- Work task:
Repeat every line of the listing below exactly, minus the pictures.
### Extracted information
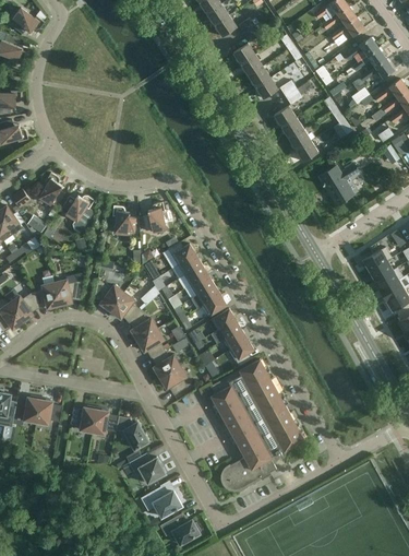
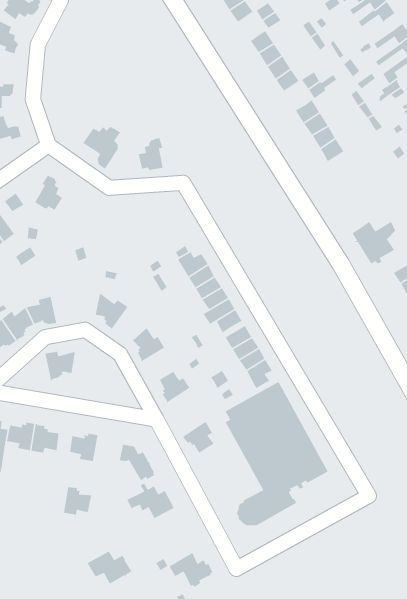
building: [318,165,359,204] -> [351,221,396,265]
building: [59,194,94,234] -> [82,126,121,170]
building: [142,201,165,232] -> [138,137,163,171]
building: [111,205,135,234] -> none
building: [53,280,82,307] -> [44,351,76,381]
building: [108,292,140,322] -> none
building: [134,329,164,357] -> none
building: [157,365,187,394] -> [182,421,214,454]
building: [92,406,118,434] -> [63,485,92,516]
building: [140,485,181,517] -> [87,550,133,585]

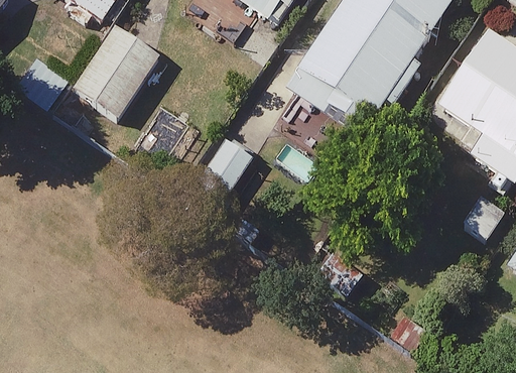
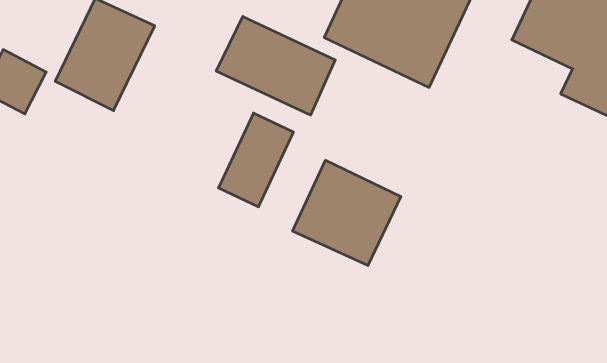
building: none -> [216,16,335,115]
building: none -> [293,160,401,266]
######
- Response:
building: [318,165,359,204] -> [351,221,396,265]
building: [59,194,94,234] -> [82,126,121,170]
building: [142,201,165,232] -> [138,137,163,171]
building: [111,205,135,234] -> none
building: [53,280,82,307] -> [44,351,76,381]
building: [108,292,140,322] -> none
building: [134,329,164,357] -> none
building: [157,365,187,394] -> [182,421,214,454]
building: [92,406,118,434] -> [63,485,92,516]
building: [140,485,181,517] -> [87,550,133,585]

building: none -> [216,16,335,115]
building: none -> [293,160,401,266]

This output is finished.